■ **DATA PROVIDED**
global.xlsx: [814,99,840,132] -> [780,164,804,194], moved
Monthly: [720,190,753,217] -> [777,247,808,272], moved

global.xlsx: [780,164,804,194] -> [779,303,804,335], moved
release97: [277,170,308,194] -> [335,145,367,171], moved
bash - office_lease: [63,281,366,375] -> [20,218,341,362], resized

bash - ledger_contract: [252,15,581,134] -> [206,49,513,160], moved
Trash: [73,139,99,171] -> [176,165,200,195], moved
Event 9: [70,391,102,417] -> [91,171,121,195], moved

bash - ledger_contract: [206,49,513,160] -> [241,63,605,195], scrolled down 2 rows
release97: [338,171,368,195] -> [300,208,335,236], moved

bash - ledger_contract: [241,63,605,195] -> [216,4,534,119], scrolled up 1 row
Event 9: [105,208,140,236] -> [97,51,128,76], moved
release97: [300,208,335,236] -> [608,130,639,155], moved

* * *

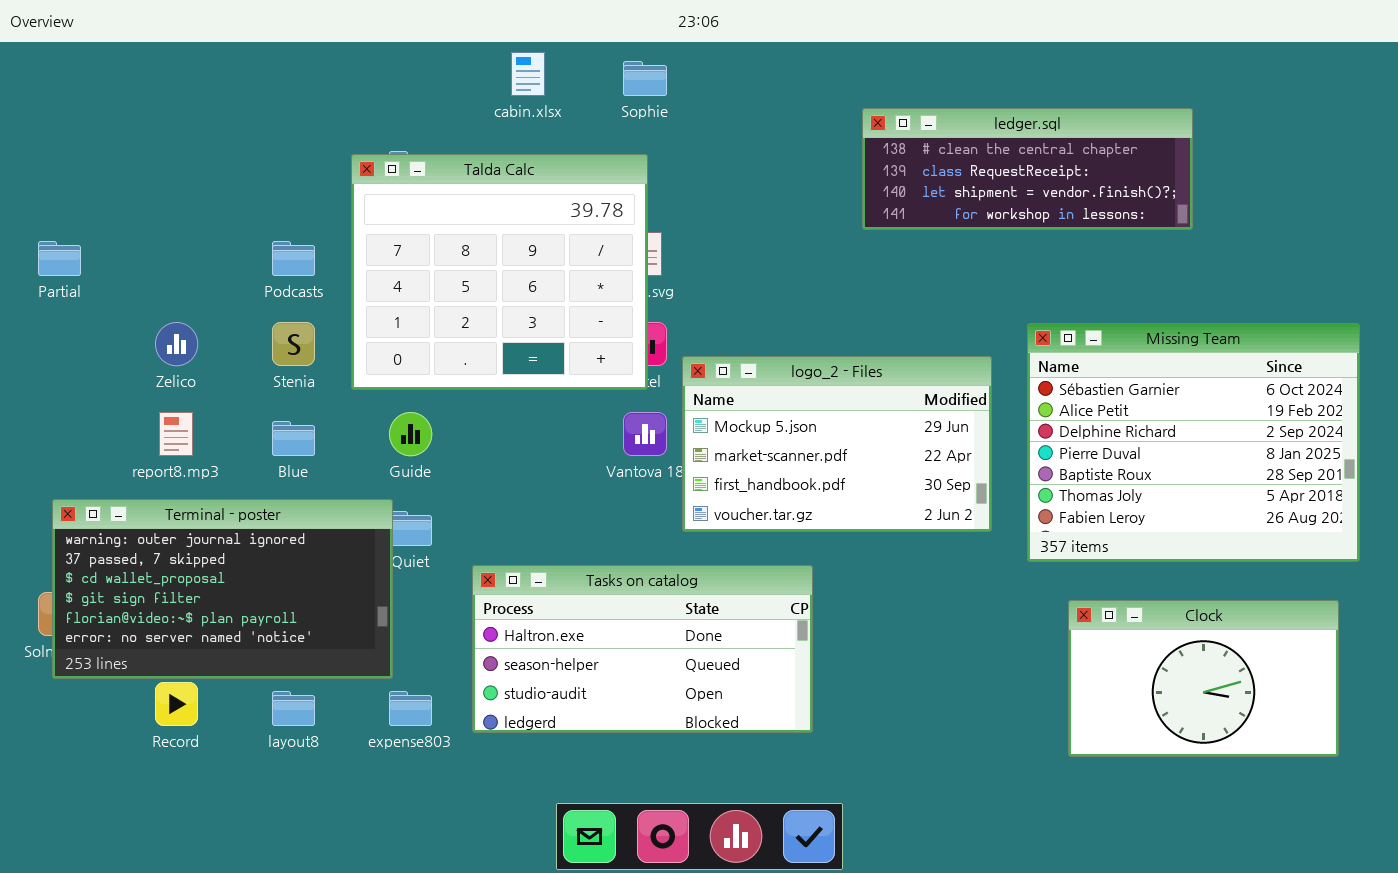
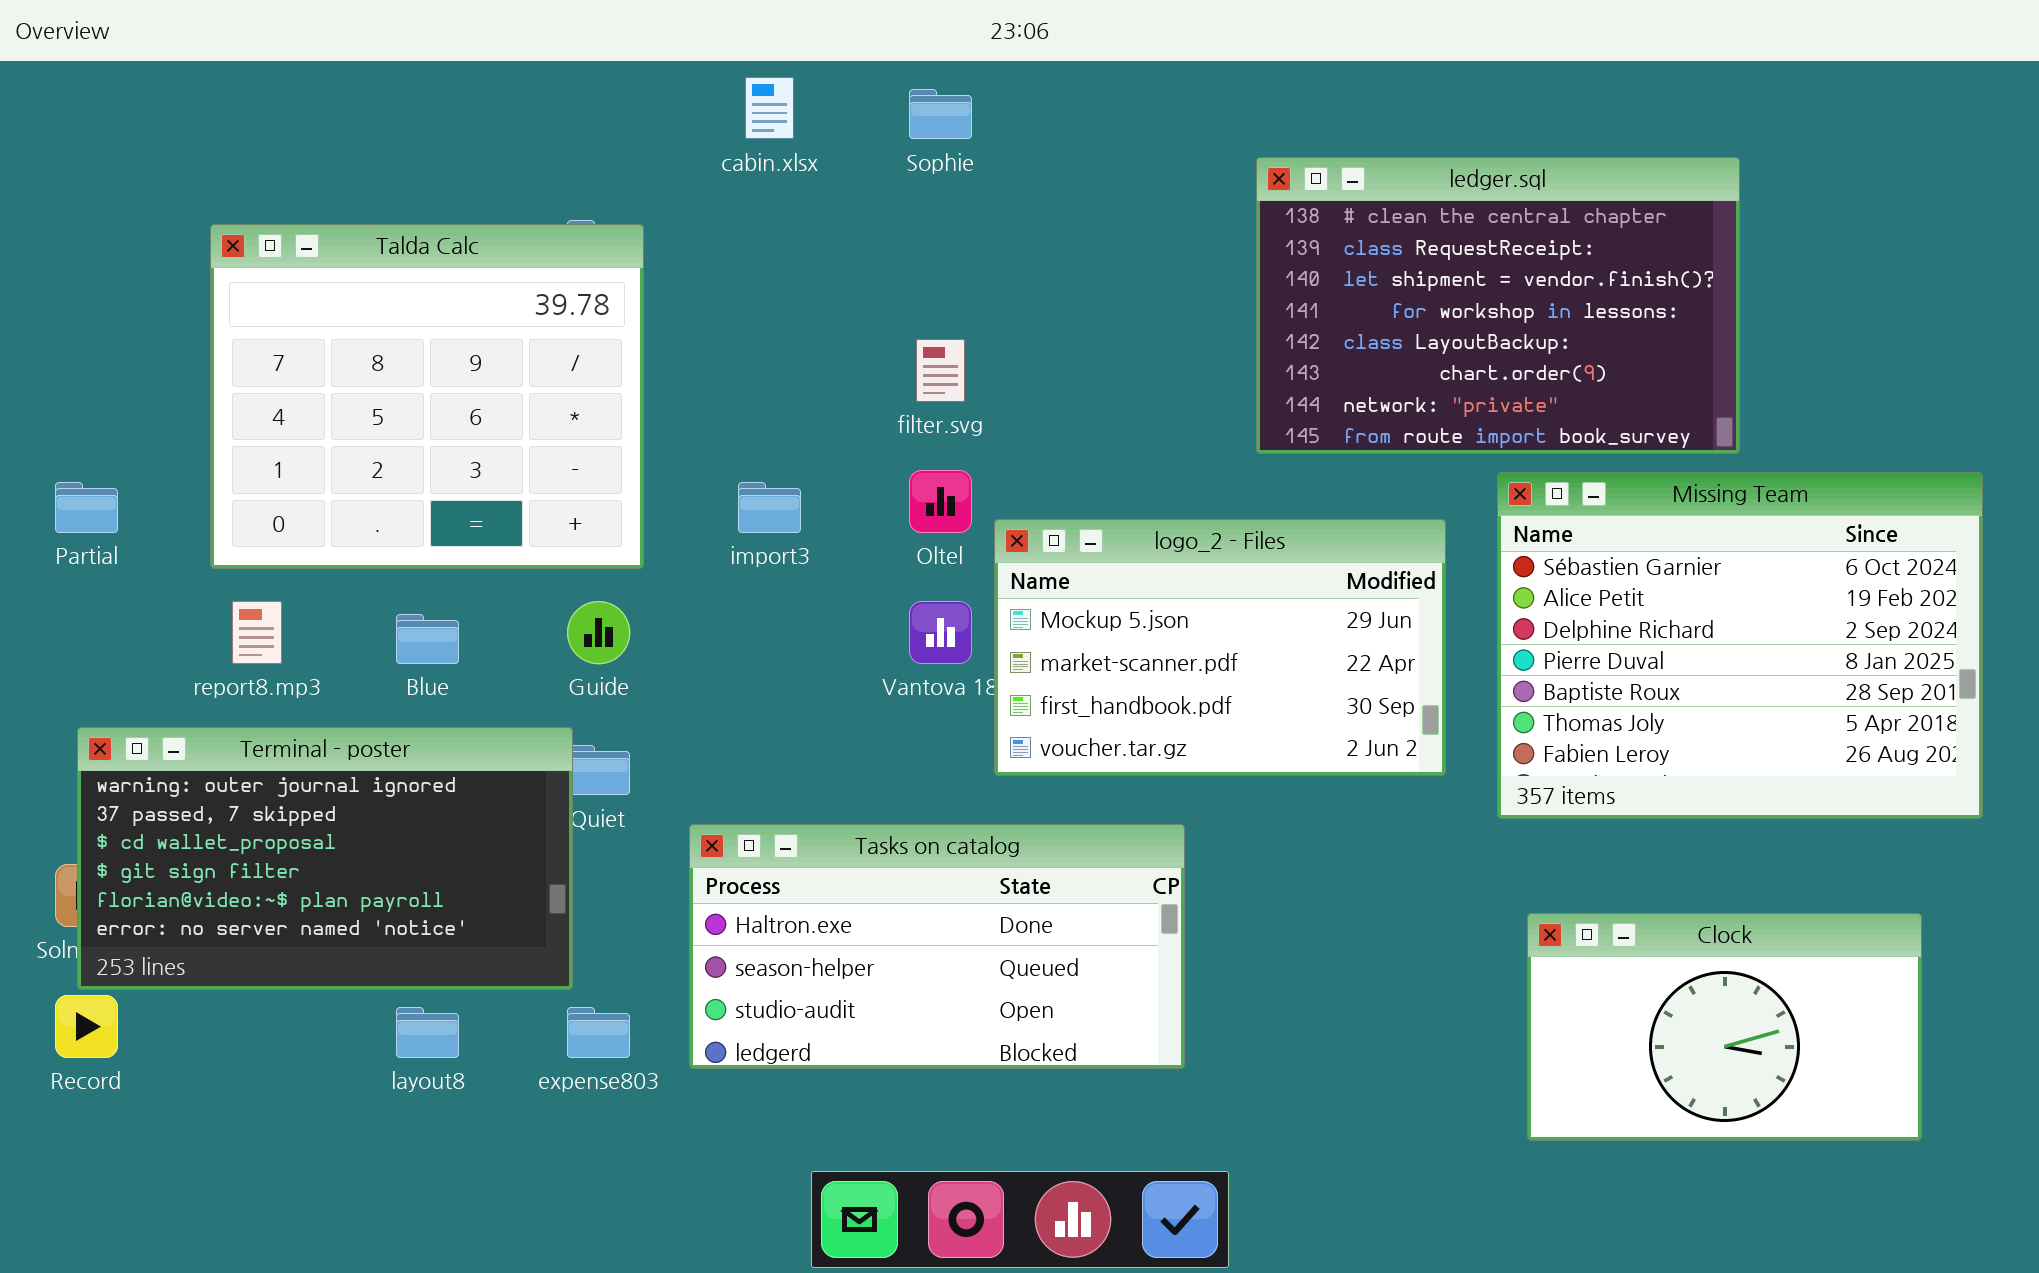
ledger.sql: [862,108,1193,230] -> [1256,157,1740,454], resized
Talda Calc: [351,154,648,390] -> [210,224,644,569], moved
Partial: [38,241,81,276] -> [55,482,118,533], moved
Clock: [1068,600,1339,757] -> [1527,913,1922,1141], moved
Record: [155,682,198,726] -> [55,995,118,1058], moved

■ **DIRECTIONS FOR THIS TASK**
Lines containing the word "scrolled": copy every one of them from the records above.

■ **RESPONSE TO THIS EXERCISE**
bash - ledger_contract: [206,49,513,160] -> [241,63,605,195], scrolled down 2 rows
bash - ledger_contract: [241,63,605,195] -> [216,4,534,119], scrolled up 1 row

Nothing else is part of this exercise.